------ Data provided
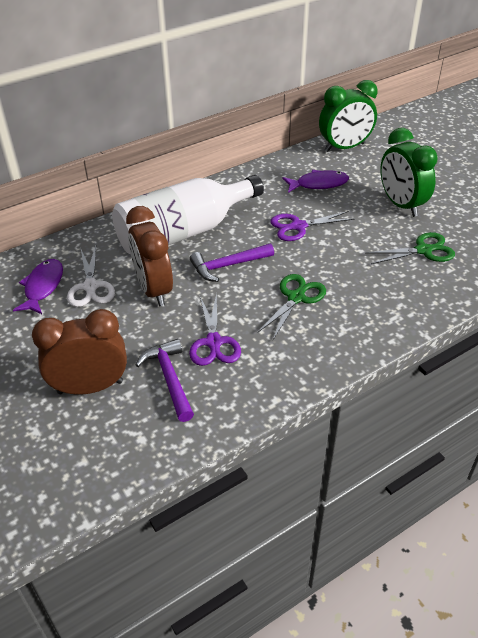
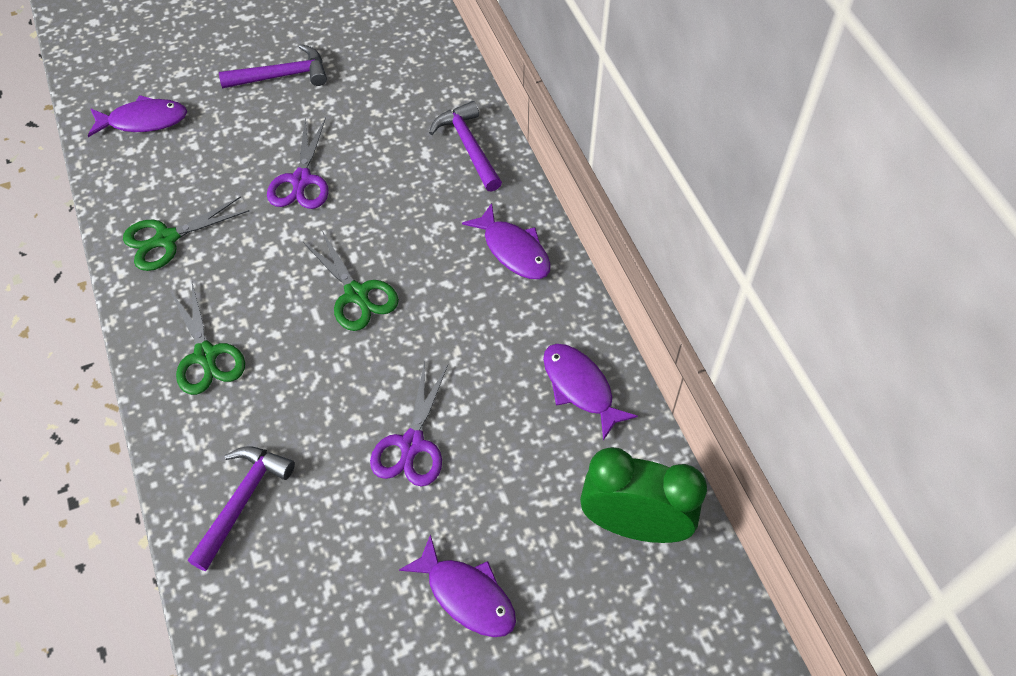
brown clock: 2 -> 0
green clock: 2 -> 1
green scissors: 2 -> 3
purple fish: 2 -> 4
purple hammer: 2 -> 3
white bottle: 1 -> 0
white scissors: 1 -> 0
------------
After reading through the material, report every line that holds "scissors".

green scissors: 2 -> 3
white scissors: 1 -> 0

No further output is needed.